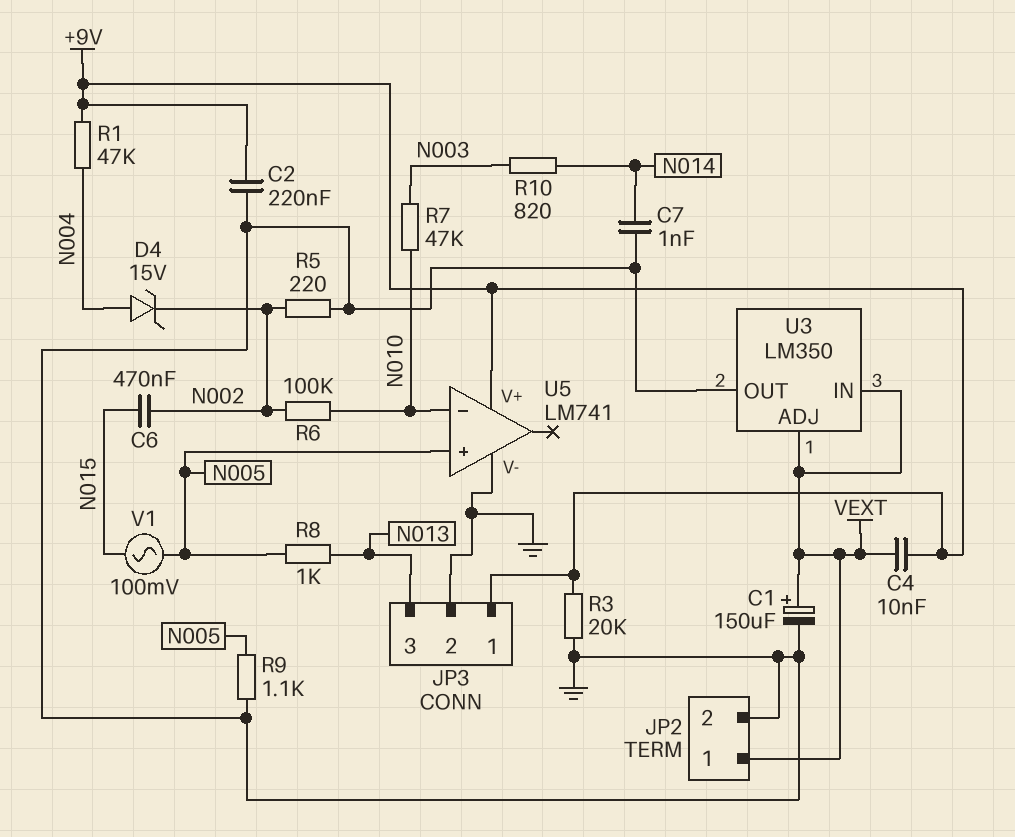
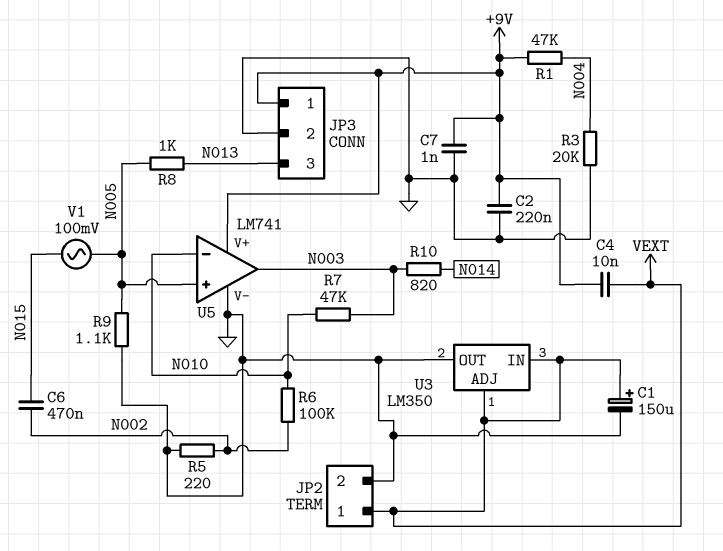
C7: 1nF (GND, N014) -> 1nF (+9V, GND)
D4: zener 15V (A N004, K N002) -> none
R3: 20k (+9V, GND) -> 20k (GND, N004)
U5 pin out: none -> N003

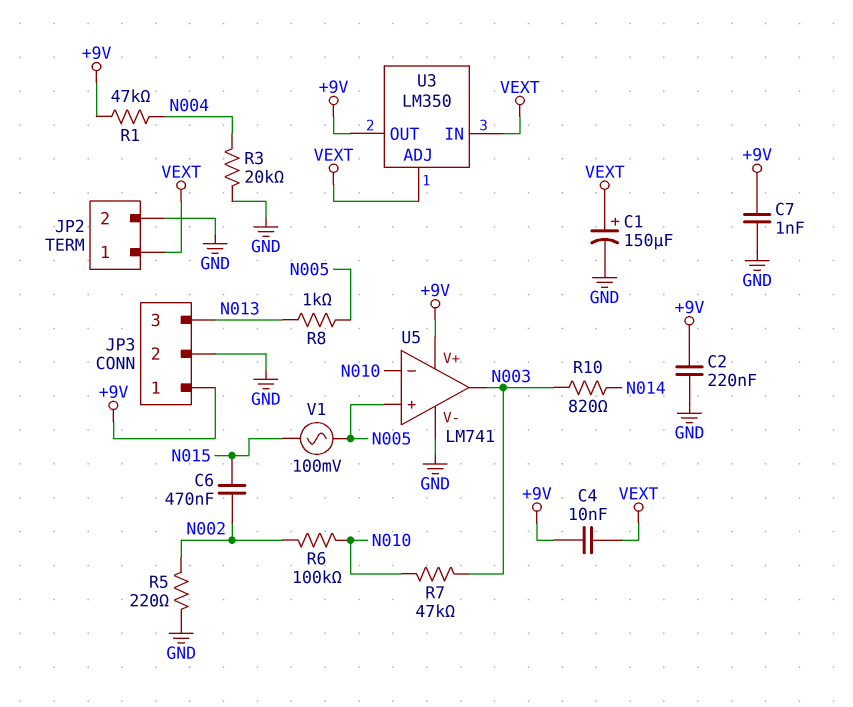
R9: 1.1k (GND, N005) -> none
U3 pin OUT: GND -> +9V

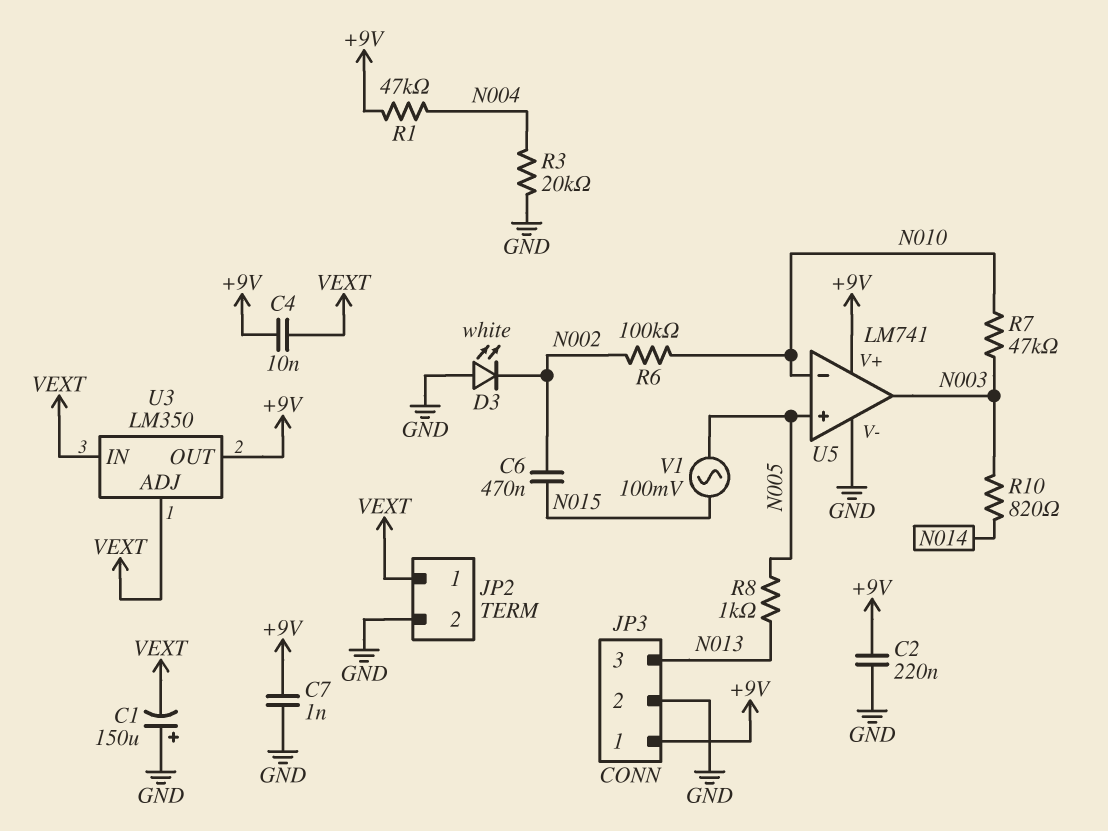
C1: 150uF (plus VEXT, minus GND) -> 150uF (plus GND, minus VEXT)
D3: none -> LED white (A GND, K N002)
R5: 220 (GND, N002) -> none

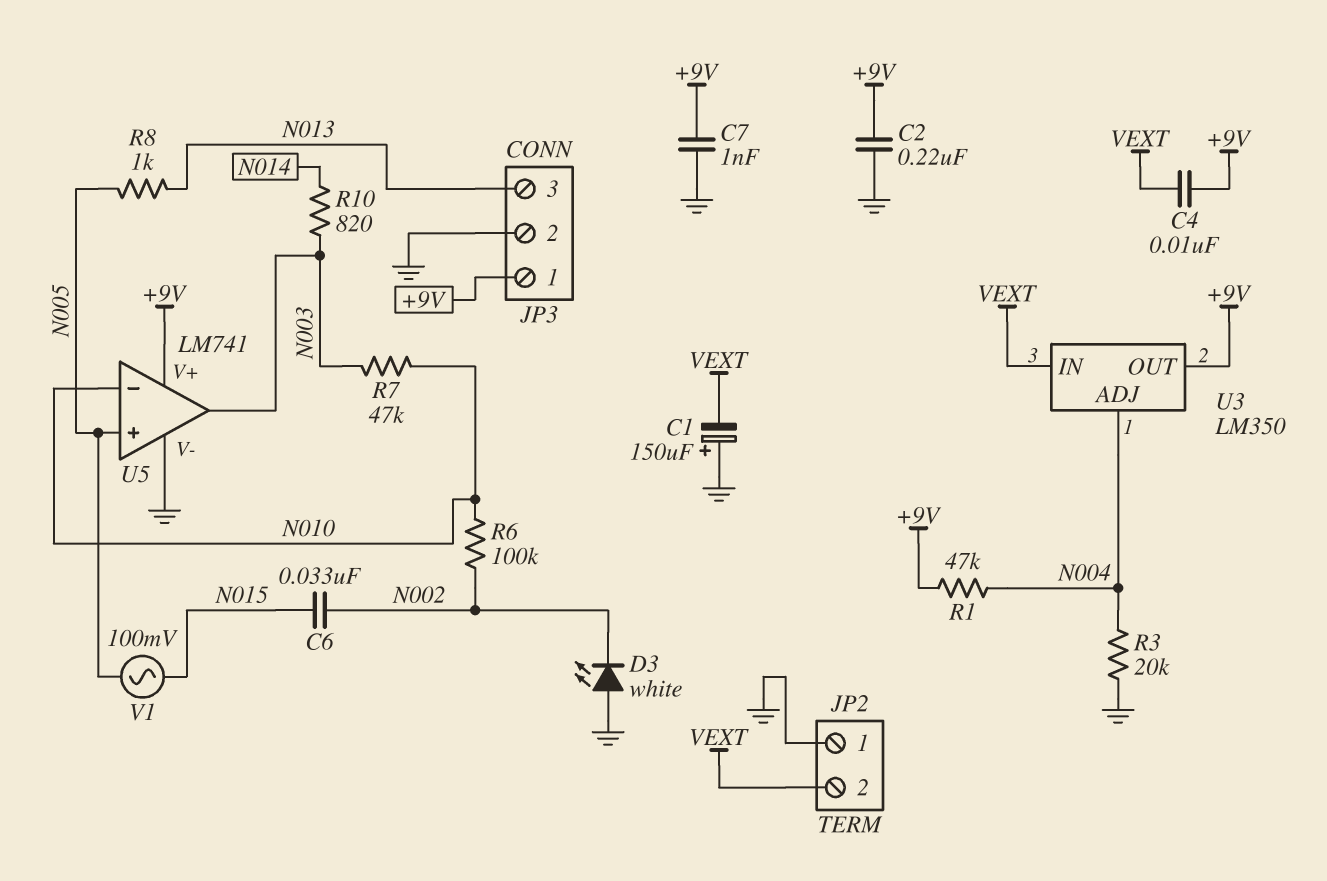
C6: 470nF (N002, N015) -> 33nF (N002, N015)
JP2 pin 1: VEXT -> GND
JP2 pin 2: GND -> VEXT
U3 pin ADJ: VEXT -> N004

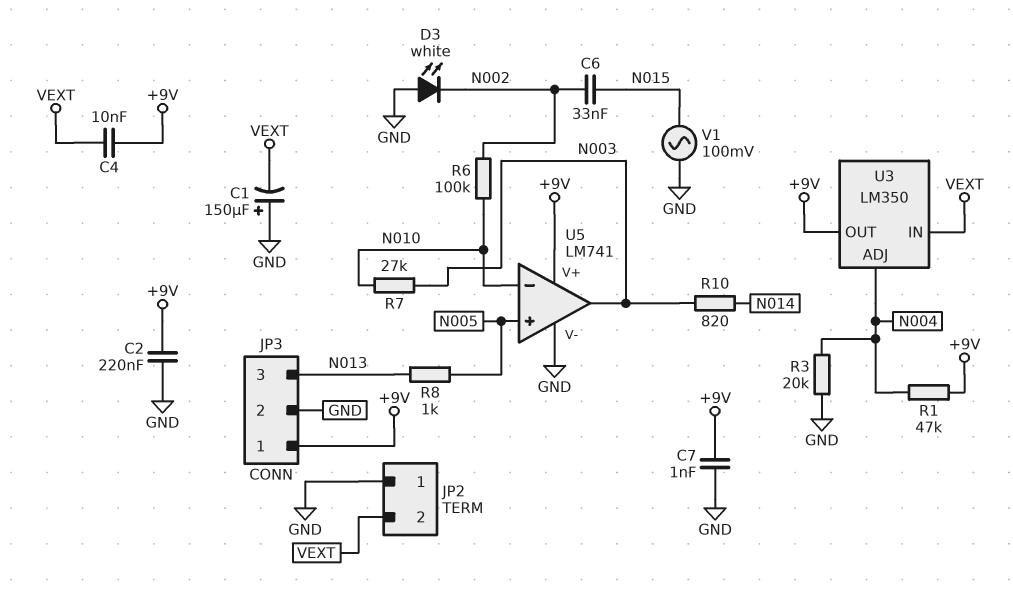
R7: 47k (N003, N010) -> 27k (N003, N010)
V1: AC 100mV (N005, N015) -> AC 100mV (GND, N015)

Instructions to follow:
Indicate how many lines in the records above contain the word "VEXT", giving only the number.

Task response:
4